* _EXERCISE DESCRIPTION_: An exact copy of the data below is required; return it in full.

Start of Block

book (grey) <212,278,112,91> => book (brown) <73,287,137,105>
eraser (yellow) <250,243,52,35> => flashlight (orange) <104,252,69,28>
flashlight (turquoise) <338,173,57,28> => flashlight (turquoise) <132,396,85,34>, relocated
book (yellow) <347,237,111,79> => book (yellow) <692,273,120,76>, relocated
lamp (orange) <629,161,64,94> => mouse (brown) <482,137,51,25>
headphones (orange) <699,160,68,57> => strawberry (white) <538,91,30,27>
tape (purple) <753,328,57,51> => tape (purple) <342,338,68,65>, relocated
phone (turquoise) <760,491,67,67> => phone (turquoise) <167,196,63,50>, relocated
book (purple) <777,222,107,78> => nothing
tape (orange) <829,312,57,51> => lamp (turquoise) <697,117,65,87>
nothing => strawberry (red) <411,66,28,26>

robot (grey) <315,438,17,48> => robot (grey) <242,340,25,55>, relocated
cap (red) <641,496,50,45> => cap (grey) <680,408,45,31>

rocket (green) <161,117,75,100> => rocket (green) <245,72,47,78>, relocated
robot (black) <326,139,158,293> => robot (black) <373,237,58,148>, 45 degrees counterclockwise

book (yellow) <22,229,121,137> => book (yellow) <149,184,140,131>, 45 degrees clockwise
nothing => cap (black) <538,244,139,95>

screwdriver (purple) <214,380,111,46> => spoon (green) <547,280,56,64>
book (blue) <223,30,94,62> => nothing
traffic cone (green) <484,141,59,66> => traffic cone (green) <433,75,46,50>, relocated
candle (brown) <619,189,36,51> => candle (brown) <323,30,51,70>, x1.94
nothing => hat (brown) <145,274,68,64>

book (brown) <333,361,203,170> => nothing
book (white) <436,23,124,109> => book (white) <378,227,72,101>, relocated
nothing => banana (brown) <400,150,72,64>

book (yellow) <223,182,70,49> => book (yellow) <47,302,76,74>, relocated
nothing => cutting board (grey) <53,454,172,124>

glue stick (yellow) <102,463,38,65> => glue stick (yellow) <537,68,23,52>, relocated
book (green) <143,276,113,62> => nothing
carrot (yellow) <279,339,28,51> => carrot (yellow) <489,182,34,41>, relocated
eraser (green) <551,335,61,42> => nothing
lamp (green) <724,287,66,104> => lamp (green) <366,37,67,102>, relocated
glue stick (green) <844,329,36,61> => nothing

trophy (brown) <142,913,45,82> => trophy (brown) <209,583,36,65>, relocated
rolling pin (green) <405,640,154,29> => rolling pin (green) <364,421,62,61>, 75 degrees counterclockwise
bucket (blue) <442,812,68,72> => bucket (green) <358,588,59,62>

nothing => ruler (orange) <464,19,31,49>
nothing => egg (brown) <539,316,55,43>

End of Block

* _TASK RESULT_:
book (grey) <212,278,112,91> => book (brown) <73,287,137,105>
eraser (yellow) <250,243,52,35> => flashlight (orange) <104,252,69,28>
flashlight (turquoise) <338,173,57,28> => flashlight (turquoise) <132,396,85,34>, relocated
book (yellow) <347,237,111,79> => book (yellow) <692,273,120,76>, relocated
lamp (orange) <629,161,64,94> => mouse (brown) <482,137,51,25>
headphones (orange) <699,160,68,57> => strawberry (white) <538,91,30,27>
tape (purple) <753,328,57,51> => tape (purple) <342,338,68,65>, relocated
phone (turquoise) <760,491,67,67> => phone (turquoise) <167,196,63,50>, relocated
book (purple) <777,222,107,78> => nothing
tape (orange) <829,312,57,51> => lamp (turquoise) <697,117,65,87>
nothing => strawberry (red) <411,66,28,26>

robot (grey) <315,438,17,48> => robot (grey) <242,340,25,55>, relocated
cap (red) <641,496,50,45> => cap (grey) <680,408,45,31>

rocket (green) <161,117,75,100> => rocket (green) <245,72,47,78>, relocated
robot (black) <326,139,158,293> => robot (black) <373,237,58,148>, 45 degrees counterclockwise

book (yellow) <22,229,121,137> => book (yellow) <149,184,140,131>, 45 degrees clockwise
nothing => cap (black) <538,244,139,95>

screwdriver (purple) <214,380,111,46> => spoon (green) <547,280,56,64>
book (blue) <223,30,94,62> => nothing
traffic cone (green) <484,141,59,66> => traffic cone (green) <433,75,46,50>, relocated
candle (brown) <619,189,36,51> => candle (brown) <323,30,51,70>, x1.94
nothing => hat (brown) <145,274,68,64>

book (brown) <333,361,203,170> => nothing
book (white) <436,23,124,109> => book (white) <378,227,72,101>, relocated
nothing => banana (brown) <400,150,72,64>

book (yellow) <223,182,70,49> => book (yellow) <47,302,76,74>, relocated
nothing => cutting board (grey) <53,454,172,124>

glue stick (yellow) <102,463,38,65> => glue stick (yellow) <537,68,23,52>, relocated
book (green) <143,276,113,62> => nothing
carrot (yellow) <279,339,28,51> => carrot (yellow) <489,182,34,41>, relocated
eraser (green) <551,335,61,42> => nothing
lamp (green) <724,287,66,104> => lamp (green) <366,37,67,102>, relocated
glue stick (green) <844,329,36,61> => nothing

trophy (brown) <142,913,45,82> => trophy (brown) <209,583,36,65>, relocated
rolling pin (green) <405,640,154,29> => rolling pin (green) <364,421,62,61>, 75 degrees counterclockwise
bucket (blue) <442,812,68,72> => bucket (green) <358,588,59,62>

nothing => ruler (orange) <464,19,31,49>
nothing => egg (brown) <539,316,55,43>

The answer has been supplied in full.